Format the data below as a Markdown table with the columns Row and Line, covering only the lines between the ones holding "Question: Is blue cotton" and "Find the pixel", inclusive. Skip blank lines and leave the pictures out.

### Information provided

--- Start ---

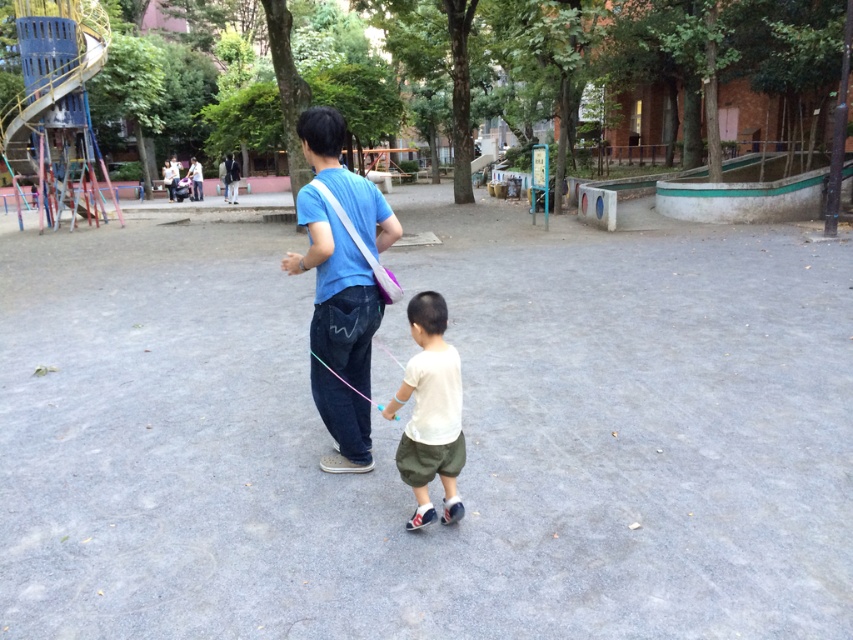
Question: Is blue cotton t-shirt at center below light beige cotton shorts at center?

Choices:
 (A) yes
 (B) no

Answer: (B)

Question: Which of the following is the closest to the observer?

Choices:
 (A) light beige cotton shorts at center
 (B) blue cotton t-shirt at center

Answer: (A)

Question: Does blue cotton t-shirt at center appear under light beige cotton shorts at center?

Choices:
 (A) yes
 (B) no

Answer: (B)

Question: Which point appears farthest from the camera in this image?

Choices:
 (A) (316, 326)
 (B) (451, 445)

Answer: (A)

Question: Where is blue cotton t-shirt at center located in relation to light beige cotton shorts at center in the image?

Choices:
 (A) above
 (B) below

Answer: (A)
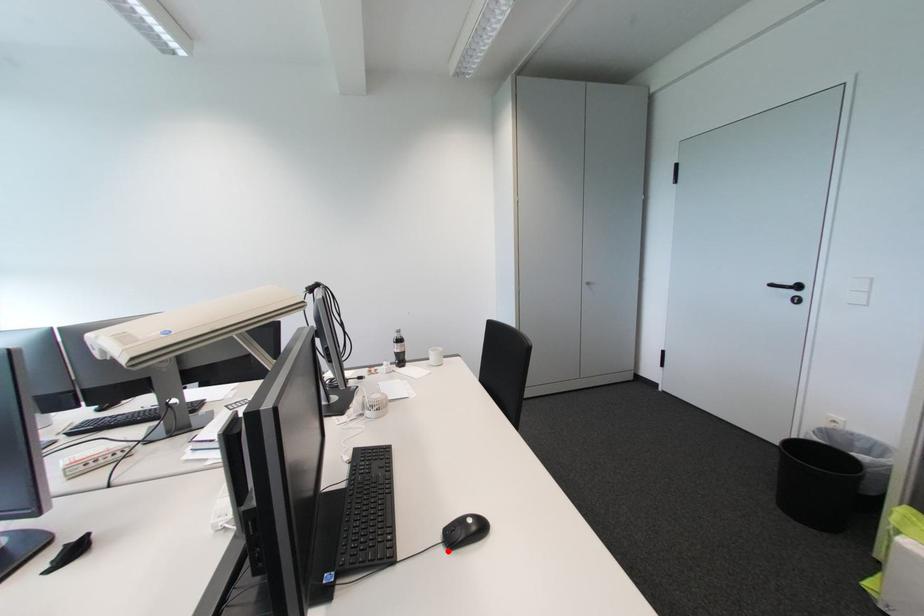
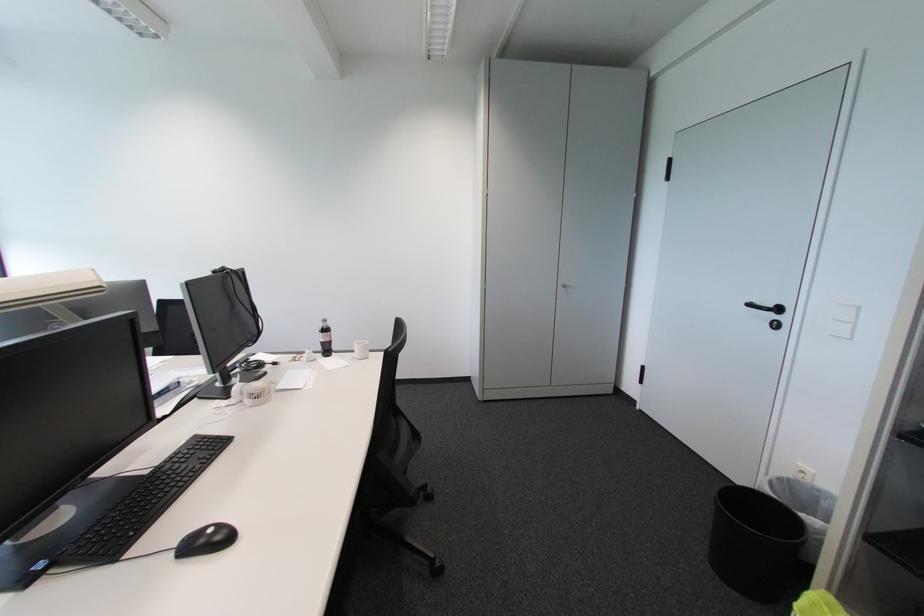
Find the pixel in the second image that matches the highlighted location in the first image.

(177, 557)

--- End ---
--- Start ---

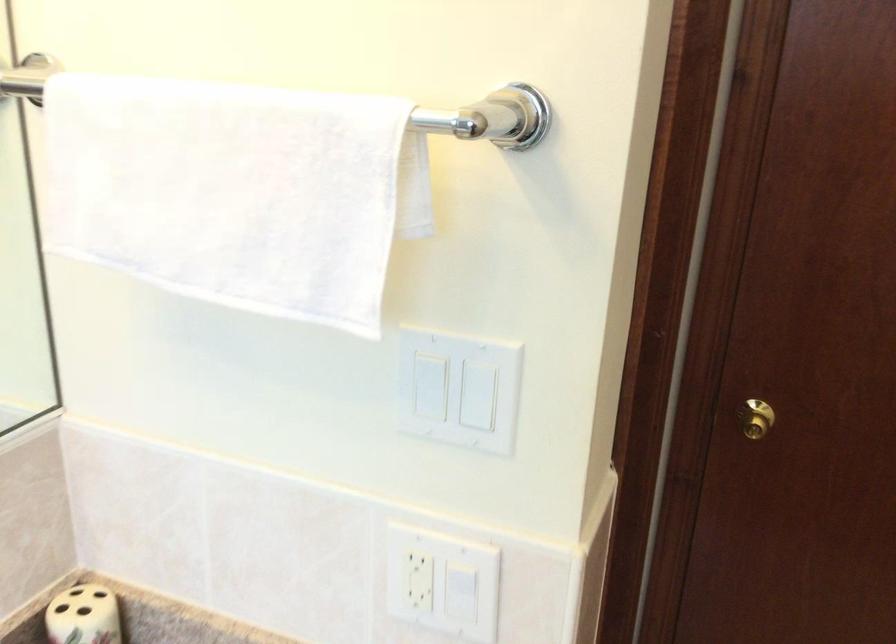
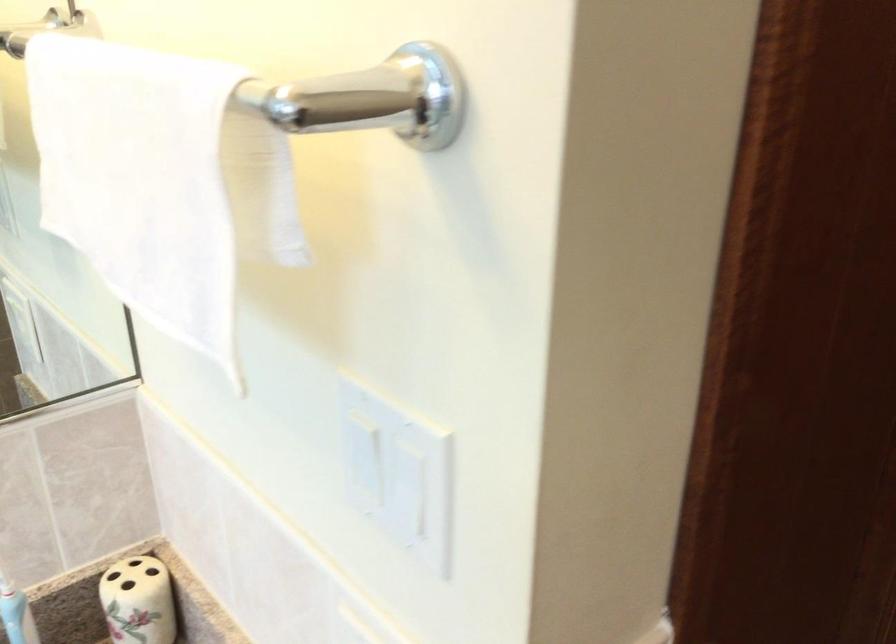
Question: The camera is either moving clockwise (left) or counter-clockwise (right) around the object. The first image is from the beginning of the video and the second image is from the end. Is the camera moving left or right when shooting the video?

--- End ---
--- Start ---

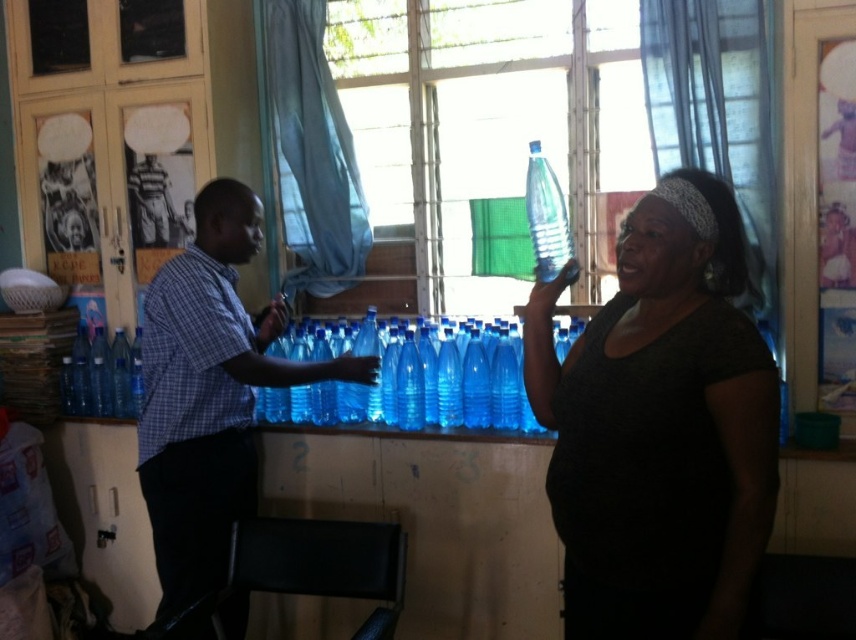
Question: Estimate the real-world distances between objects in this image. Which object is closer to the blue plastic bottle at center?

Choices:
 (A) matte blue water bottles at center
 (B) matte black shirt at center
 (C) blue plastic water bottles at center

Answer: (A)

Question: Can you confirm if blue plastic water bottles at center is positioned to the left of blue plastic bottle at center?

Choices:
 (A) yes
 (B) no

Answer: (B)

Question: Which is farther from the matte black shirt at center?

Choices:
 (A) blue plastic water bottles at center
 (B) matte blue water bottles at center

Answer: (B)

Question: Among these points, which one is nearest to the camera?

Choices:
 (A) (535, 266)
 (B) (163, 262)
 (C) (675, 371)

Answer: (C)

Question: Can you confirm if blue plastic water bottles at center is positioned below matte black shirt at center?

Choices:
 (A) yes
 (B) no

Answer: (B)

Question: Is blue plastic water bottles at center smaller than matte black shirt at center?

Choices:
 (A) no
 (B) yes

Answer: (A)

--- End ---

### Complete response
| Row | Line |
|---|---|
| 1 | Question: Is blue cotton t-shirt at center below light beige cotton shorts at center? |
| 2 | Choices: |
| 3 |  (A) yes |
| 4 |  (B) no |
| 5 | Answer: (B) |
| 6 | Question: Which of the following is the closest to the observer? |
| 7 | Choices: |
| 8 |  (A) light beige cotton shorts at center |
| 9 |  (B) blue cotton t-shirt at center |
| 10 | Answer: (A) |
| 11 | Question: Does blue cotton t-shirt at center appear under light beige cotton shorts at center? |
| 12 | Choices: |
| 13 |  (A) yes |
| 14 |  (B) no |
| 15 | Answer: (B) |
| 16 | Question: Which point appears farthest from the camera in this image? |
| 17 | Choices: |
| 18 |  (A) (316, 326) |
| 19 |  (B) (451, 445) |
| 20 | Answer: (A) |
| 21 | Question: Where is blue cotton t-shirt at center located in relation to light beige cotton shorts at center in the image? |
| 22 | Choices: |
| 23 |  (A) above |
| 24 |  (B) below |
| 25 | Answer: (A) |
| 26 | Find the pixel in the second image that matches the highlighted location in the first image. |